TASK DETAILS: Spot each line in the data below containing "VBUS" and copy it.

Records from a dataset
=== Section Start ===
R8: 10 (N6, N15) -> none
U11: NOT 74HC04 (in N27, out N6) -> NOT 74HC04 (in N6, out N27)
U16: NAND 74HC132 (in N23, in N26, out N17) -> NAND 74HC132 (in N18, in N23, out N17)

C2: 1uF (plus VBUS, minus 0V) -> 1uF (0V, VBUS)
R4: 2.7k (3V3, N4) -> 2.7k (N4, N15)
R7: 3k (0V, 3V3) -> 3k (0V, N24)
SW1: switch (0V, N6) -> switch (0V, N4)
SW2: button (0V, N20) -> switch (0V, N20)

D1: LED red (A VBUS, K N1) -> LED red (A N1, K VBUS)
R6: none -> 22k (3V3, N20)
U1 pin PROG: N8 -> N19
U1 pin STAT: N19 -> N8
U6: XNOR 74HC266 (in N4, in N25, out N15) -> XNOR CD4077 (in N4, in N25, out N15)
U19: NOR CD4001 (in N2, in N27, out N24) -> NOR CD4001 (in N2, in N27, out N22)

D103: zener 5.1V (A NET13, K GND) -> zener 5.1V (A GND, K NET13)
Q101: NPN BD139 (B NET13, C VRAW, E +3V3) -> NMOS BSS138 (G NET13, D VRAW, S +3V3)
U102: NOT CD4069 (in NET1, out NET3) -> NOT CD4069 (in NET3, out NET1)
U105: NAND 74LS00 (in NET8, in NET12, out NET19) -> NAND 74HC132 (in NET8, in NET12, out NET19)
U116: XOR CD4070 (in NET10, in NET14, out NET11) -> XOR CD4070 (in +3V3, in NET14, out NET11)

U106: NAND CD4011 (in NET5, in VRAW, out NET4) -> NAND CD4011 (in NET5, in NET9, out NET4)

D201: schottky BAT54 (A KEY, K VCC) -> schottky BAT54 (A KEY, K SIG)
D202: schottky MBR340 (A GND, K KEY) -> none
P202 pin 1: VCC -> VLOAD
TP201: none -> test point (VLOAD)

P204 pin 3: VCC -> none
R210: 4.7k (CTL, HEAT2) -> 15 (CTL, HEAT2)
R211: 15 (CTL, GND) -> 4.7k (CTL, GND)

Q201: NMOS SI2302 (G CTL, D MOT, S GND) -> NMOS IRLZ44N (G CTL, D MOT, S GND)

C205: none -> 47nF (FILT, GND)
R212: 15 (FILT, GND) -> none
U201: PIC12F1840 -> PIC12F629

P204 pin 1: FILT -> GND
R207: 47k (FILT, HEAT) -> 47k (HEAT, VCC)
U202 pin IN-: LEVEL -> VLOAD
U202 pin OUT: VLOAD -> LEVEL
=== Section End ===
SOLVED PROBLEM:
C2: 1uF (plus VBUS, minus 0V) -> 1uF (0V, VBUS)
D1: LED red (A VBUS, K N1) -> LED red (A N1, K VBUS)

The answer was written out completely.